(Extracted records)
----------
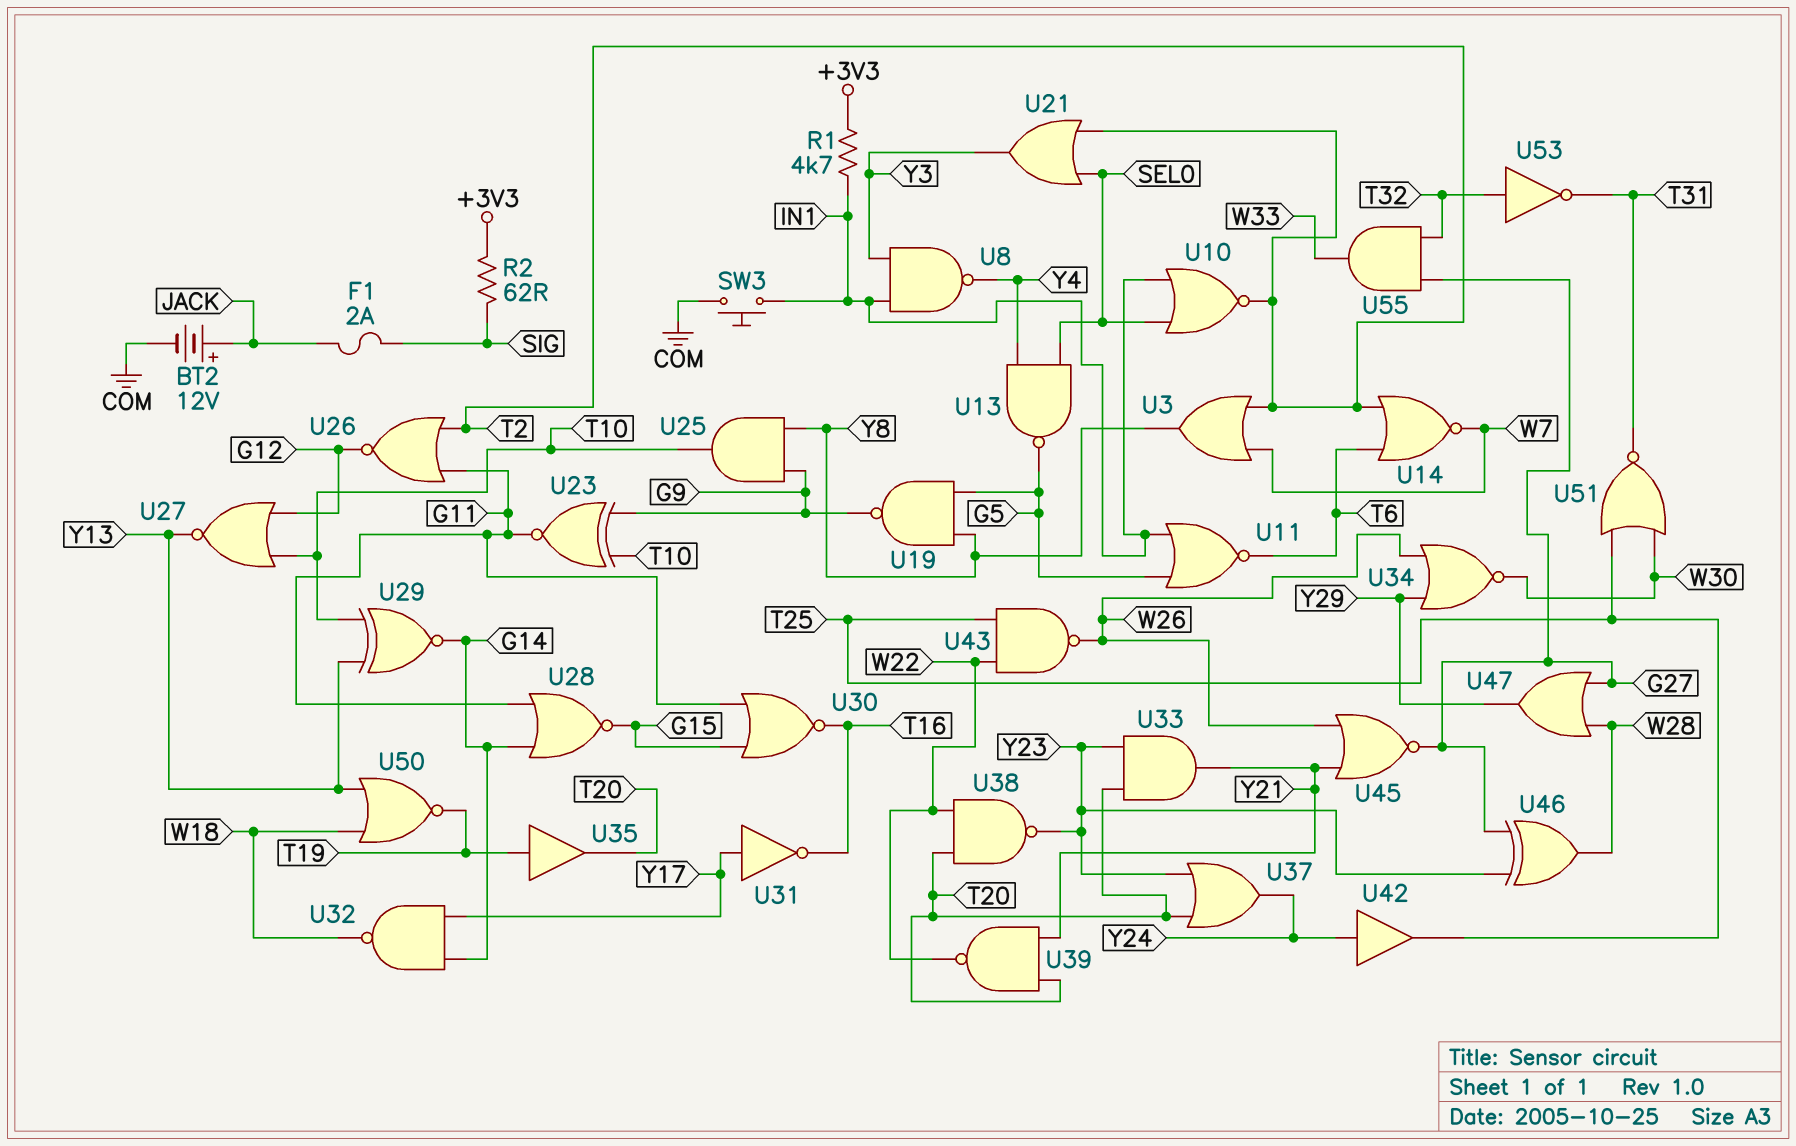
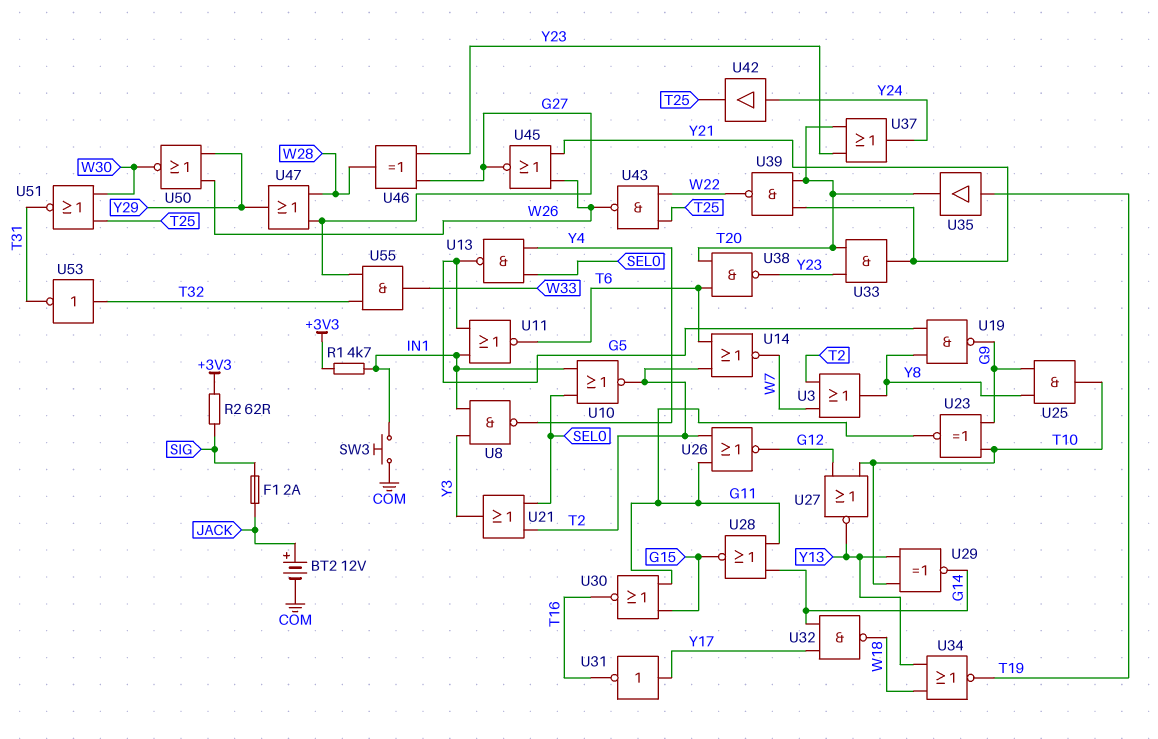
U34: NOR (in W26, in Y29, out W30) -> NOR (in W18, in Y13, out T19)
U38: NAND (in T20, in W22, out Y23) -> NAND (in T6, in T20, out Y23)
U50: NOR (in W18, in Y13, out T19) -> NOR (in W26, in Y29, out W30)

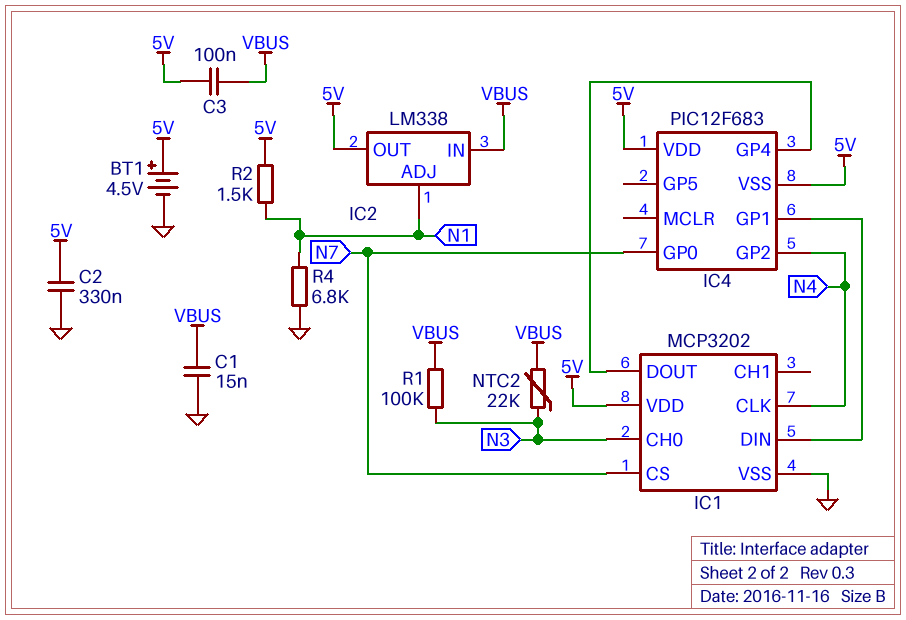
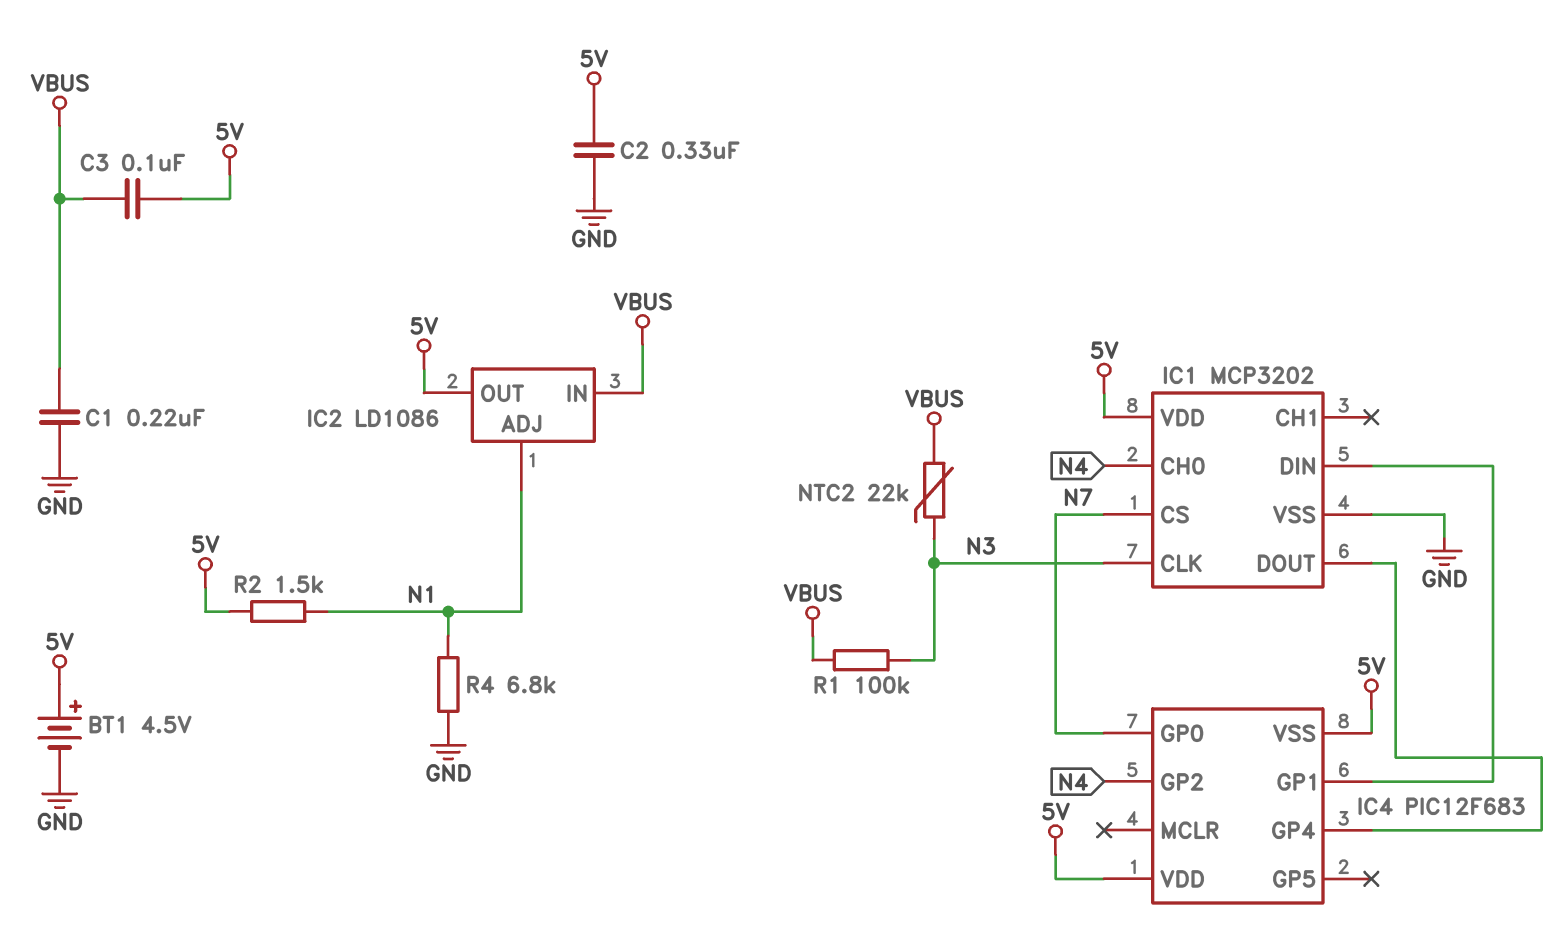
C1: 15nF (GND, VBUS) -> 220nF (GND, VBUS)
IC1 pin CH0: N3 -> N4
IC1 pin CLK: N4 -> N3
IC2: LM338 -> LD1086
----------
▶ **TASK DETAILS**
Without the pictures, return the entries exactly as they appear.

▶ **SOLUTION**
U34: NOR (in W26, in Y29, out W30) -> NOR (in W18, in Y13, out T19)
U38: NAND (in T20, in W22, out Y23) -> NAND (in T6, in T20, out Y23)
U50: NOR (in W18, in Y13, out T19) -> NOR (in W26, in Y29, out W30)

C1: 15nF (GND, VBUS) -> 220nF (GND, VBUS)
IC1 pin CH0: N3 -> N4
IC1 pin CLK: N4 -> N3
IC2: LM338 -> LD1086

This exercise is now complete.